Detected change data
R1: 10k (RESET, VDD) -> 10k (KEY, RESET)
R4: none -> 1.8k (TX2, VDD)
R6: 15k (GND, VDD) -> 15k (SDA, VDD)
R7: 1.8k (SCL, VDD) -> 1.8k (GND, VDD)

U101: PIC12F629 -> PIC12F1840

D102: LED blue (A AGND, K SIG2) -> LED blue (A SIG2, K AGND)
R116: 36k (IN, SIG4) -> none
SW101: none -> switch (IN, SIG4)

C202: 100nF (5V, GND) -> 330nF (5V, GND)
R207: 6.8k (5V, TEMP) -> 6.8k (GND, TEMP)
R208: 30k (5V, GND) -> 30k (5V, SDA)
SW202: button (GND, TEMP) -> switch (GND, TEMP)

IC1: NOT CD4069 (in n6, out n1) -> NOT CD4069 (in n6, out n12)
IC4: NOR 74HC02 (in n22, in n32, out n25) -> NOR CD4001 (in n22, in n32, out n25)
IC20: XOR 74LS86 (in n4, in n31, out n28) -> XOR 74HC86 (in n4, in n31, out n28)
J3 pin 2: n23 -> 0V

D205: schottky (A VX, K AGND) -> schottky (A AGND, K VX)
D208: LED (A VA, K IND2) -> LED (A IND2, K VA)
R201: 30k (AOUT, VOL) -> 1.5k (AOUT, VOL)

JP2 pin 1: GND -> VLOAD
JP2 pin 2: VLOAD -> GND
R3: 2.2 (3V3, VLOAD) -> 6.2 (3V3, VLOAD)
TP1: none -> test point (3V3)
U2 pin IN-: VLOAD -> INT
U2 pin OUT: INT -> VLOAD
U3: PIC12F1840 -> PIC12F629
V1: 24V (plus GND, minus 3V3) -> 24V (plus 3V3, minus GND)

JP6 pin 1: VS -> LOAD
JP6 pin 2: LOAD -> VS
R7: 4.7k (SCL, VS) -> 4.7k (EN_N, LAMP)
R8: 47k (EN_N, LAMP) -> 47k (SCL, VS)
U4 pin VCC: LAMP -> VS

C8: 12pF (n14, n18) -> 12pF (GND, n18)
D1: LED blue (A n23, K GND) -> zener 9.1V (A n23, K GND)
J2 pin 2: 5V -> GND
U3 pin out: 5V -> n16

- _Task objective_
Extract every entry above as it appears.

- _Answer to this task_
R1: 10k (RESET, VDD) -> 10k (KEY, RESET)
R4: none -> 1.8k (TX2, VDD)
R6: 15k (GND, VDD) -> 15k (SDA, VDD)
R7: 1.8k (SCL, VDD) -> 1.8k (GND, VDD)

U101: PIC12F629 -> PIC12F1840

D102: LED blue (A AGND, K SIG2) -> LED blue (A SIG2, K AGND)
R116: 36k (IN, SIG4) -> none
SW101: none -> switch (IN, SIG4)

C202: 100nF (5V, GND) -> 330nF (5V, GND)
R207: 6.8k (5V, TEMP) -> 6.8k (GND, TEMP)
R208: 30k (5V, GND) -> 30k (5V, SDA)
SW202: button (GND, TEMP) -> switch (GND, TEMP)

IC1: NOT CD4069 (in n6, out n1) -> NOT CD4069 (in n6, out n12)
IC4: NOR 74HC02 (in n22, in n32, out n25) -> NOR CD4001 (in n22, in n32, out n25)
IC20: XOR 74LS86 (in n4, in n31, out n28) -> XOR 74HC86 (in n4, in n31, out n28)
J3 pin 2: n23 -> 0V

D205: schottky (A VX, K AGND) -> schottky (A AGND, K VX)
D208: LED (A VA, K IND2) -> LED (A IND2, K VA)
R201: 30k (AOUT, VOL) -> 1.5k (AOUT, VOL)

JP2 pin 1: GND -> VLOAD
JP2 pin 2: VLOAD -> GND
R3: 2.2 (3V3, VLOAD) -> 6.2 (3V3, VLOAD)
TP1: none -> test point (3V3)
U2 pin IN-: VLOAD -> INT
U2 pin OUT: INT -> VLOAD
U3: PIC12F1840 -> PIC12F629
V1: 24V (plus GND, minus 3V3) -> 24V (plus 3V3, minus GND)

JP6 pin 1: VS -> LOAD
JP6 pin 2: LOAD -> VS
R7: 4.7k (SCL, VS) -> 4.7k (EN_N, LAMP)
R8: 47k (EN_N, LAMP) -> 47k (SCL, VS)
U4 pin VCC: LAMP -> VS

C8: 12pF (n14, n18) -> 12pF (GND, n18)
D1: LED blue (A n23, K GND) -> zener 9.1V (A n23, K GND)
J2 pin 2: 5V -> GND
U3 pin out: 5V -> n16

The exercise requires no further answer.